• **Try it**
What follows are records. Restate all of them word for word.

• **Data for this exercise**
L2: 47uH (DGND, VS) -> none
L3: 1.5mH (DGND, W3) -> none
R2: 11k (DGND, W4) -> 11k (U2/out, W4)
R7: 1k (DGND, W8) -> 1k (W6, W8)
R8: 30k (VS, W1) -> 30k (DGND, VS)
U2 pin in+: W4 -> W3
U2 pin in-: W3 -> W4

• **Task answer**
L2: 47uH (DGND, VS) -> none
L3: 1.5mH (DGND, W3) -> none
R2: 11k (DGND, W4) -> 11k (U2/out, W4)
R7: 1k (DGND, W8) -> 1k (W6, W8)
R8: 30k (VS, W1) -> 30k (DGND, VS)
U2 pin in+: W4 -> W3
U2 pin in-: W3 -> W4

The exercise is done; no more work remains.